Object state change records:
──────────────────────────────

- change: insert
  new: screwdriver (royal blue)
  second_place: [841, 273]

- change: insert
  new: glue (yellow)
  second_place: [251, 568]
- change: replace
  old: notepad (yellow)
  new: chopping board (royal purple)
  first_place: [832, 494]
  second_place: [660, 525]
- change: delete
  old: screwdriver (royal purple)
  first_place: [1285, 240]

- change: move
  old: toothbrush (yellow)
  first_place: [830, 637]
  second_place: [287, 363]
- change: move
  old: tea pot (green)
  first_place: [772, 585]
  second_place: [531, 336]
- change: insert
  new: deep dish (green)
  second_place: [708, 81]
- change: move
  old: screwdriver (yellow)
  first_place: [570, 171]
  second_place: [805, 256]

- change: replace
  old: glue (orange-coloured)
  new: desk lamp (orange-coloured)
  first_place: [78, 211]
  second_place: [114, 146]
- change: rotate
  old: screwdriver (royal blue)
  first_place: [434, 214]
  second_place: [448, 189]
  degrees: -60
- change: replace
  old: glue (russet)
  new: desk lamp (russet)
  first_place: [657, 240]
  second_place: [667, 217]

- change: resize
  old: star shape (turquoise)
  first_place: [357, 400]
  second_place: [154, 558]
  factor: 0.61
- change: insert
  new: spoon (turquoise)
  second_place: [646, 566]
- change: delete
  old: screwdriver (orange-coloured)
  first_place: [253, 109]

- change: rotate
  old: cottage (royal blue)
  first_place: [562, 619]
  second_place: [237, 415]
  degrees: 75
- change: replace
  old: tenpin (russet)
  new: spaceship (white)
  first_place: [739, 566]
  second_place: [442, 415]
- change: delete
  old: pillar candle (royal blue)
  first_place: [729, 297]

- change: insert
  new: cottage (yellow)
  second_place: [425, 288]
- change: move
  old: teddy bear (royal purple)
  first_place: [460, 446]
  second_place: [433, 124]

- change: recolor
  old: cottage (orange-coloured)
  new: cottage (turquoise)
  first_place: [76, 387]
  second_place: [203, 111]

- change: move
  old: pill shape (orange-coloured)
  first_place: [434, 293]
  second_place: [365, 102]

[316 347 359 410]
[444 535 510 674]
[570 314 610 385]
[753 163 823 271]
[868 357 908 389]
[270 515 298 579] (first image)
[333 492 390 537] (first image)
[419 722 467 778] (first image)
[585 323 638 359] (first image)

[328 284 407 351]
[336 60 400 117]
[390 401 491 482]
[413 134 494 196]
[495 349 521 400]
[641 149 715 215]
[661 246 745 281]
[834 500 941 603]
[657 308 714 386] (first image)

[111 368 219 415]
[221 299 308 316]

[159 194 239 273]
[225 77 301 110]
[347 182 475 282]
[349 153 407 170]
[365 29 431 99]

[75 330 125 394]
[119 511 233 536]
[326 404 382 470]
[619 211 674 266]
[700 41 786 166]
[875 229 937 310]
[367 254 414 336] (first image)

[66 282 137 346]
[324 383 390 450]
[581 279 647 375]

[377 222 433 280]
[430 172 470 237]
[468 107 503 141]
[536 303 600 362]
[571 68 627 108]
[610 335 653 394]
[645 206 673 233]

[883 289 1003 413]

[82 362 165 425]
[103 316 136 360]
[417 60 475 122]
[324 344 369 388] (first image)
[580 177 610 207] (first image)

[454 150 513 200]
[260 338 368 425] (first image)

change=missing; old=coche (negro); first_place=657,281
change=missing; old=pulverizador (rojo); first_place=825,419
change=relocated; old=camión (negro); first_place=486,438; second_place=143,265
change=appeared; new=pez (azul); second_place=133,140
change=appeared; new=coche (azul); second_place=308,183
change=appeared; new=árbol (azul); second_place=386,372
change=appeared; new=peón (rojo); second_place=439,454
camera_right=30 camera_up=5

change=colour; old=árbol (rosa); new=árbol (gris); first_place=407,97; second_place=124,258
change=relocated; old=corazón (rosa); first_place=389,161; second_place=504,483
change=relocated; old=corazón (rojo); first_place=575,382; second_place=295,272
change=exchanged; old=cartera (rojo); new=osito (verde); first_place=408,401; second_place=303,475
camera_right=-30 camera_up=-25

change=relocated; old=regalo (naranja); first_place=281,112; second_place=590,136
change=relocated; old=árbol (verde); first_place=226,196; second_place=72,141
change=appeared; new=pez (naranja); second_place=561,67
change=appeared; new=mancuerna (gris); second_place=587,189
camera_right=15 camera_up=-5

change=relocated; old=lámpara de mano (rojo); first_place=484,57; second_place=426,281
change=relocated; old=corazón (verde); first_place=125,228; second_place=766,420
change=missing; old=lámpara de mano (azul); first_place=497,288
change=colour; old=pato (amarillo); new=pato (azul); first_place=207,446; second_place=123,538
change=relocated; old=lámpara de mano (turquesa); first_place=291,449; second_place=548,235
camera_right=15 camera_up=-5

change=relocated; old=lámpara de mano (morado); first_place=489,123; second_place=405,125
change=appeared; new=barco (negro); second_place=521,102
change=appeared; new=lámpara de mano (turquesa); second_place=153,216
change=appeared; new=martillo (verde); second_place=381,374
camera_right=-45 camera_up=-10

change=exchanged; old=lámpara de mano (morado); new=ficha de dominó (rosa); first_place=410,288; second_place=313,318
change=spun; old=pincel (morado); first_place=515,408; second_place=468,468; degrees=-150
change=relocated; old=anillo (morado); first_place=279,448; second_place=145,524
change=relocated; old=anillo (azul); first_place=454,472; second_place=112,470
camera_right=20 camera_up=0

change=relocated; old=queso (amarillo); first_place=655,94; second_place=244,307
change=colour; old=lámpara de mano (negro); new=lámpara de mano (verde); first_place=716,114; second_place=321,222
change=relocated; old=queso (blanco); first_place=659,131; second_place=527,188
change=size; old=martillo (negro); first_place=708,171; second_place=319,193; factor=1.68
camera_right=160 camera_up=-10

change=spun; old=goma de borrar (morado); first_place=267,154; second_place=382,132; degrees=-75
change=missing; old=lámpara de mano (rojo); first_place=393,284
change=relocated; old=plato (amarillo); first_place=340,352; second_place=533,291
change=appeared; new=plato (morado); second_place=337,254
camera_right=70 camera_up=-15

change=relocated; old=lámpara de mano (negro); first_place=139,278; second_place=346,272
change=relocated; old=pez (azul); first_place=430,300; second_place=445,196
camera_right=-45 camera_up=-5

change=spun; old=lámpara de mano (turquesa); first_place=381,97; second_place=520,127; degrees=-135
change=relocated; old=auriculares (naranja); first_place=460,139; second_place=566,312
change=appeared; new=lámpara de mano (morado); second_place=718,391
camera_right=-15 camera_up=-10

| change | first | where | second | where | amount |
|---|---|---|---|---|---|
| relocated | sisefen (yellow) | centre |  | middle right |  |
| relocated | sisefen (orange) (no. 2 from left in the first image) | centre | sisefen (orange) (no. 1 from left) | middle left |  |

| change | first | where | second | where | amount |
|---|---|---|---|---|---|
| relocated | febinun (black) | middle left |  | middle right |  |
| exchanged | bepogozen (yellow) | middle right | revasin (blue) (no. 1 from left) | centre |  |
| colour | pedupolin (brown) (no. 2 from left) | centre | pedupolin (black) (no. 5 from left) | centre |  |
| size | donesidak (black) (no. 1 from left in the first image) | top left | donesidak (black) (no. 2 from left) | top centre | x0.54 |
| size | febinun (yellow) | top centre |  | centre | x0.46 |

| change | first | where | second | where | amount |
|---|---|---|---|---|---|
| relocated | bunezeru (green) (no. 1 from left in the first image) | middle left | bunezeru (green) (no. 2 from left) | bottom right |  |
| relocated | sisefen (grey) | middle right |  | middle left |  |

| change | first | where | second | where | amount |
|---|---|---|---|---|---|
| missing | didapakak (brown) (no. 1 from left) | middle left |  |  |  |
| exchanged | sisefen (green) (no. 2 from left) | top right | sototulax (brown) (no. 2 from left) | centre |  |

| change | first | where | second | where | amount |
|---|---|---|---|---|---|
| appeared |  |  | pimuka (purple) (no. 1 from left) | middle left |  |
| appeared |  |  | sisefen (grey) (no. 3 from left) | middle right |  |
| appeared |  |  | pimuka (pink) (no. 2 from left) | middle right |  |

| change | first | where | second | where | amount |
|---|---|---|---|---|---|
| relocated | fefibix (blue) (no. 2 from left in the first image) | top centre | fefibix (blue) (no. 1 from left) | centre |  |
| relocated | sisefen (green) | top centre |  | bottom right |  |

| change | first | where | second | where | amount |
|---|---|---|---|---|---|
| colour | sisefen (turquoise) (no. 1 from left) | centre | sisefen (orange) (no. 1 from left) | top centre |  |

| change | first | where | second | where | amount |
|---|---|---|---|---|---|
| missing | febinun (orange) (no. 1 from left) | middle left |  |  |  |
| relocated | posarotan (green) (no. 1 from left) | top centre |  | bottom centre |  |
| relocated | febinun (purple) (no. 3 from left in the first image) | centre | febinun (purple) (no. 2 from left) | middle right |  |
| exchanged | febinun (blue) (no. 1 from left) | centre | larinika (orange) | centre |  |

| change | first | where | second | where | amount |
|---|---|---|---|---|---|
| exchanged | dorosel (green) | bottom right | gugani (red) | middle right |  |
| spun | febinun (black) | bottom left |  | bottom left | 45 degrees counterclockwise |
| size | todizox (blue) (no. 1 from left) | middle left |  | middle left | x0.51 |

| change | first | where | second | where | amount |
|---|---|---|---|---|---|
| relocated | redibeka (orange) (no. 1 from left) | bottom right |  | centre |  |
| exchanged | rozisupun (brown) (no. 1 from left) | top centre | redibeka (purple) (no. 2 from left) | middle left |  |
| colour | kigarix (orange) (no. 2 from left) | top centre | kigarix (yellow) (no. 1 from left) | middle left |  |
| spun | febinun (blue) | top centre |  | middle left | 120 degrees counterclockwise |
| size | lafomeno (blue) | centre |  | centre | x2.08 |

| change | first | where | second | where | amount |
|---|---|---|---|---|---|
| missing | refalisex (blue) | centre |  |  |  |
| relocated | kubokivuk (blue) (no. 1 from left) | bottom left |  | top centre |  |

──────────────────────────────

Description of the task: Go through the entries above and copy each line holding the string "coche".

Your solution:
change=missing; old=coche (negro); first_place=657,281
change=appeared; new=coche (azul); second_place=308,183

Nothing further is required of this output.